[Saved entries]
--------------------------------------------------
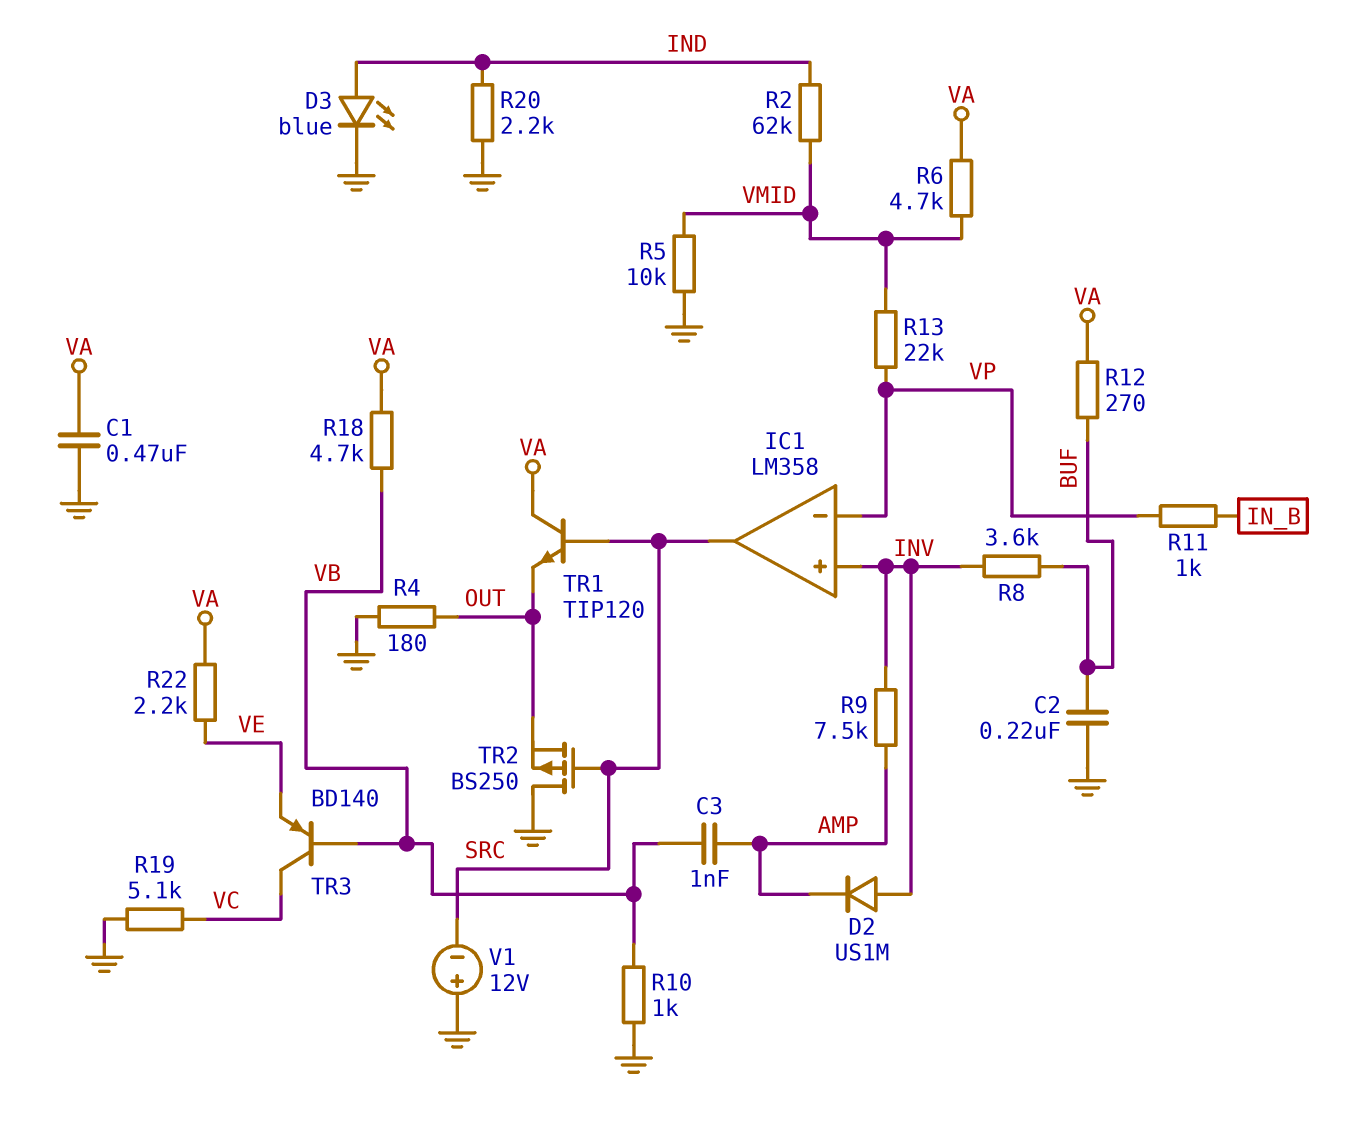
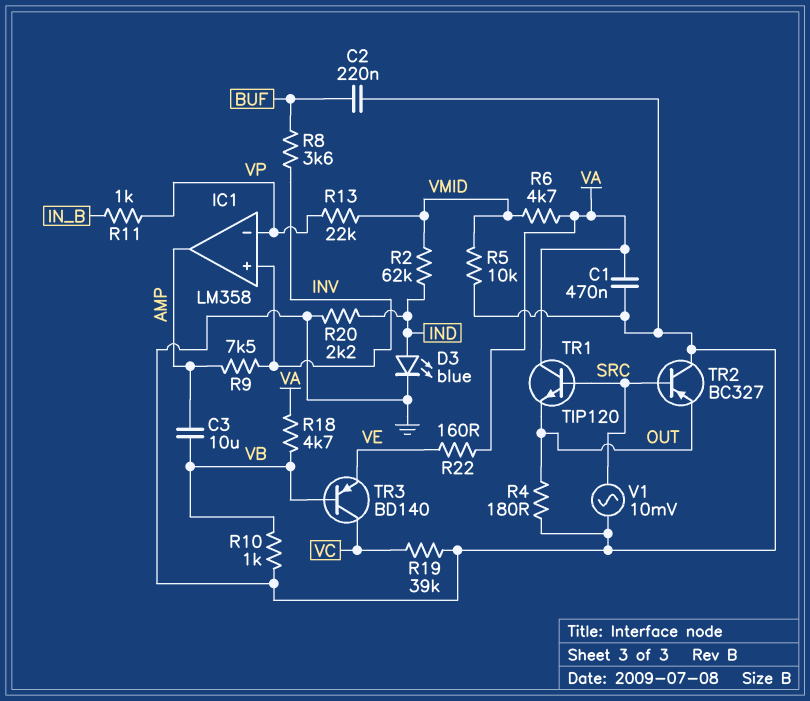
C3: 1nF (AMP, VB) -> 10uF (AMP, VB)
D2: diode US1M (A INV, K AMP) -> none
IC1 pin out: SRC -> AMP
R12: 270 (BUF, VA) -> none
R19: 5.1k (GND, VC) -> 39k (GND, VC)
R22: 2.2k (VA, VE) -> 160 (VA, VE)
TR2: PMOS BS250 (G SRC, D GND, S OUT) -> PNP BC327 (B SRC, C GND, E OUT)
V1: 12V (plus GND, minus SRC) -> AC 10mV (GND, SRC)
--------------------------------------------------
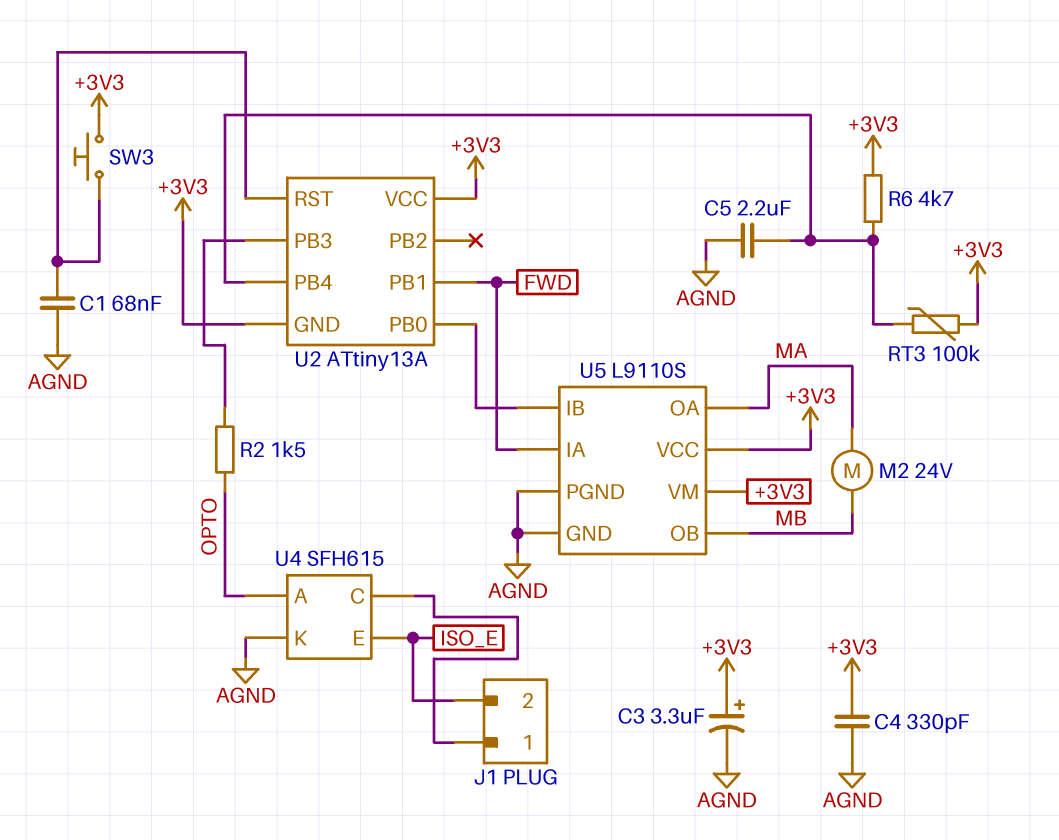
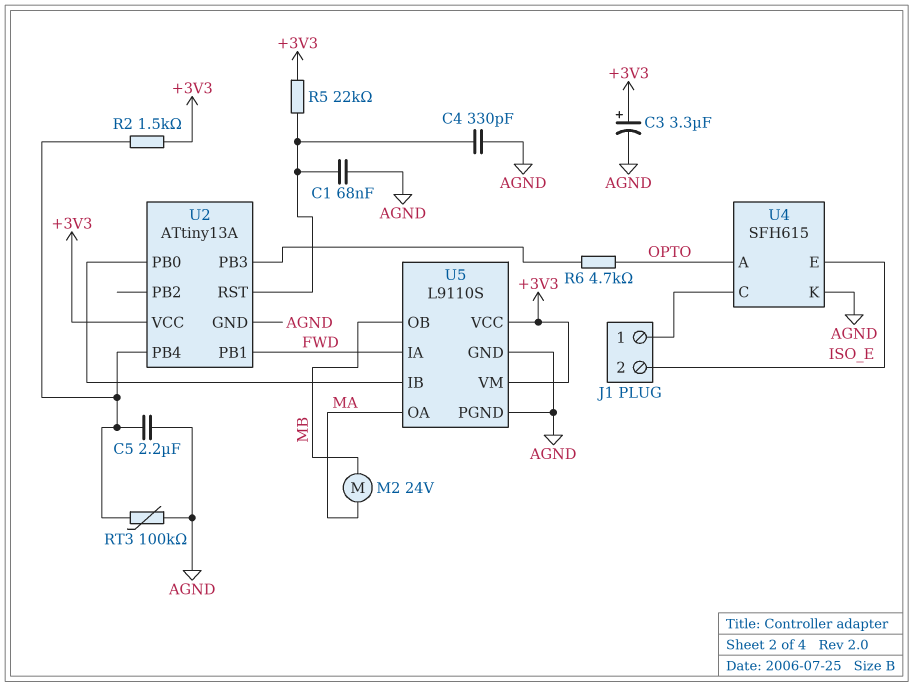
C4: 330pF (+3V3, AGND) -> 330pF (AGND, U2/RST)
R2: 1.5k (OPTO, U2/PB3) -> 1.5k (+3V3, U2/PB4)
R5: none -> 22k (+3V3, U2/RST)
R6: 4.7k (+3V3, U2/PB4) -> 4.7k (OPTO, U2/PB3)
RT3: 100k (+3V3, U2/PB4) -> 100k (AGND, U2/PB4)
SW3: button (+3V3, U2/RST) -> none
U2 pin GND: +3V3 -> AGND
--------------------------------------------------
From the data above, return every line from the line that has "D2: diode US1M (A INV, K AMP) -> none" up to and including the line that has "V1: 12V (plus", exactly.

D2: diode US1M (A INV, K AMP) -> none
IC1 pin out: SRC -> AMP
R12: 270 (BUF, VA) -> none
R19: 5.1k (GND, VC) -> 39k (GND, VC)
R22: 2.2k (VA, VE) -> 160 (VA, VE)
TR2: PMOS BS250 (G SRC, D GND, S OUT) -> PNP BC327 (B SRC, C GND, E OUT)
V1: 12V (plus GND, minus SRC) -> AC 10mV (GND, SRC)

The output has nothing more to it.